● What needs to be done: Pull every line containing "magdalena" out of the material below.

[Information — start]

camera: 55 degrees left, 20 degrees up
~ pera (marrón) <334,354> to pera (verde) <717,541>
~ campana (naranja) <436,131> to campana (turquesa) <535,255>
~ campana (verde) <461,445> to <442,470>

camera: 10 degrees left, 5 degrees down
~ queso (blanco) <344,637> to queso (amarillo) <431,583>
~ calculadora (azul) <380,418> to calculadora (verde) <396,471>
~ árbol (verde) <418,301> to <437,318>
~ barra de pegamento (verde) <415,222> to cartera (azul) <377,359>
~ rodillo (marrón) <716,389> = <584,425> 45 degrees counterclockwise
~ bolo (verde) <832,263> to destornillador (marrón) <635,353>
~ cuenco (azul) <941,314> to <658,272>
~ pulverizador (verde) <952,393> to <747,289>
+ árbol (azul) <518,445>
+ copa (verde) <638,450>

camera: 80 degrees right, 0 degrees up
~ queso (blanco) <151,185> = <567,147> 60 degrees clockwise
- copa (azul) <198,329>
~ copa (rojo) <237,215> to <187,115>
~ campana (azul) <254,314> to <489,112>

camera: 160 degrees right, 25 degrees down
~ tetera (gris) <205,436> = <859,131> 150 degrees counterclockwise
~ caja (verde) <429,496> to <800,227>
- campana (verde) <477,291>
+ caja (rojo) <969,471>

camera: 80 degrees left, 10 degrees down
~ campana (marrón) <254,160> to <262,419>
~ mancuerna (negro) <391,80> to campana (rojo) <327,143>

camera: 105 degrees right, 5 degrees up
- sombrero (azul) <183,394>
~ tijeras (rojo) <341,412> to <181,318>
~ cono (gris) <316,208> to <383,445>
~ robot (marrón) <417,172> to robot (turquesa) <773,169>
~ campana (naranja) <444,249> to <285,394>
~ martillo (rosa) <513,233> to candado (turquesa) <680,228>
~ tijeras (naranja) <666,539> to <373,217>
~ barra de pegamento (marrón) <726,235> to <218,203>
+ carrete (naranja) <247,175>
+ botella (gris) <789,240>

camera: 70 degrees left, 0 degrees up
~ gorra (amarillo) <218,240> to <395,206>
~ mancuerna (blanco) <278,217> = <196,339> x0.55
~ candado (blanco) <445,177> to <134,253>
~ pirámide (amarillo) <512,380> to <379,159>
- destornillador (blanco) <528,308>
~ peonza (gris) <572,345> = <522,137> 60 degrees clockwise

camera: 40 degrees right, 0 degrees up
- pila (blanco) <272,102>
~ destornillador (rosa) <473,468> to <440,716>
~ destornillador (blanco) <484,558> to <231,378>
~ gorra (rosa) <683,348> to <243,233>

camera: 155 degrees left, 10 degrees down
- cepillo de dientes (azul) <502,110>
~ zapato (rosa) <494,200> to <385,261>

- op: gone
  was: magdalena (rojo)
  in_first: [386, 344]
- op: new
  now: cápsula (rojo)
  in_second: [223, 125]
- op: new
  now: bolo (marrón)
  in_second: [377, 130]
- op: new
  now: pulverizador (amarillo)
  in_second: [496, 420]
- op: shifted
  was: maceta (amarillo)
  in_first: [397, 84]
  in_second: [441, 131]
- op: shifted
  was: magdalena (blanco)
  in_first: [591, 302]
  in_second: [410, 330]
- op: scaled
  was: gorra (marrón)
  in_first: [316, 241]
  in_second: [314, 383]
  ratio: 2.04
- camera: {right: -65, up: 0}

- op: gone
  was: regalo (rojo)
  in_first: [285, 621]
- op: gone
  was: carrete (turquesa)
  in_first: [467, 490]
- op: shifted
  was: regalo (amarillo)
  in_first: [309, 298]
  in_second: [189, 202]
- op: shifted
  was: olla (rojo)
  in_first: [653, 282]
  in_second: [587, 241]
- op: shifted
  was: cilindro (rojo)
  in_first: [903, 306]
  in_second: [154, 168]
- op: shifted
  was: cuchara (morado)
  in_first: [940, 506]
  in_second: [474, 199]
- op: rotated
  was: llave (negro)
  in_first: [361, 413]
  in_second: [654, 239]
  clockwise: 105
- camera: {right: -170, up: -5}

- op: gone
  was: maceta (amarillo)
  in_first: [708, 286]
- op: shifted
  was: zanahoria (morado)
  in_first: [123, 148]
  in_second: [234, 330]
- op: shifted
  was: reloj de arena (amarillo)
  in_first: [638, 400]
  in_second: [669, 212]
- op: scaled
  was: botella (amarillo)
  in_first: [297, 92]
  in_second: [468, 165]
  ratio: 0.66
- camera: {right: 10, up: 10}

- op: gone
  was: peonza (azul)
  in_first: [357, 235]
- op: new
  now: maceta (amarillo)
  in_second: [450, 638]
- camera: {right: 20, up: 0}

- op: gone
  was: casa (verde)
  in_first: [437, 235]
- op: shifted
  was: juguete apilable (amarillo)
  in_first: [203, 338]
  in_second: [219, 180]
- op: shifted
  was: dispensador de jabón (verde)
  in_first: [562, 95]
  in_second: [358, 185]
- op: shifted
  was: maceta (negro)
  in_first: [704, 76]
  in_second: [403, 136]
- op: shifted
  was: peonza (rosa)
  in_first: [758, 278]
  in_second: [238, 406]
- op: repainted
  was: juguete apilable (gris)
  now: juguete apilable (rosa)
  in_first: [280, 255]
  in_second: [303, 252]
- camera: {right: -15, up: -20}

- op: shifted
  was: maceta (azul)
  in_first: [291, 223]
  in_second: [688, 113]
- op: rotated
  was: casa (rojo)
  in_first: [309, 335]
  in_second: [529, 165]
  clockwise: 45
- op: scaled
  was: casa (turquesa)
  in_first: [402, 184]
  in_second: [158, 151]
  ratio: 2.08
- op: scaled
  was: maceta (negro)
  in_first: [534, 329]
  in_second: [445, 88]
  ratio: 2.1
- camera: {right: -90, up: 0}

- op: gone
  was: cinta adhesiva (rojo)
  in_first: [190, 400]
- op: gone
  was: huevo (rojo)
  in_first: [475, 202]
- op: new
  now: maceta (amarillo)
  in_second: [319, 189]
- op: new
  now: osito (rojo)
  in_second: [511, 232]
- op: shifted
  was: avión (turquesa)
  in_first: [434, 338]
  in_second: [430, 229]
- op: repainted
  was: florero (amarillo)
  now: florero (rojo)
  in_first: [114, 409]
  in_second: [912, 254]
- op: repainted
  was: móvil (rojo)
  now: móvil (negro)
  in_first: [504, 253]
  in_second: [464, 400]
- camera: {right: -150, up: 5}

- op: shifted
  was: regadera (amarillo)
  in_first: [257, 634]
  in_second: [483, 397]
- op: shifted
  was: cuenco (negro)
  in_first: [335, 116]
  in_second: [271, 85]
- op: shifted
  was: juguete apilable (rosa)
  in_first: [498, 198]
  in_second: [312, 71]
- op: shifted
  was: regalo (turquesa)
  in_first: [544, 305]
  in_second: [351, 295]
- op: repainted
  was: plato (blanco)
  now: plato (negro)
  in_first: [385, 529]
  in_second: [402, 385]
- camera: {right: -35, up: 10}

[Information — finish]

● Response below:
  was: magdalena (rojo)
  was: magdalena (blanco)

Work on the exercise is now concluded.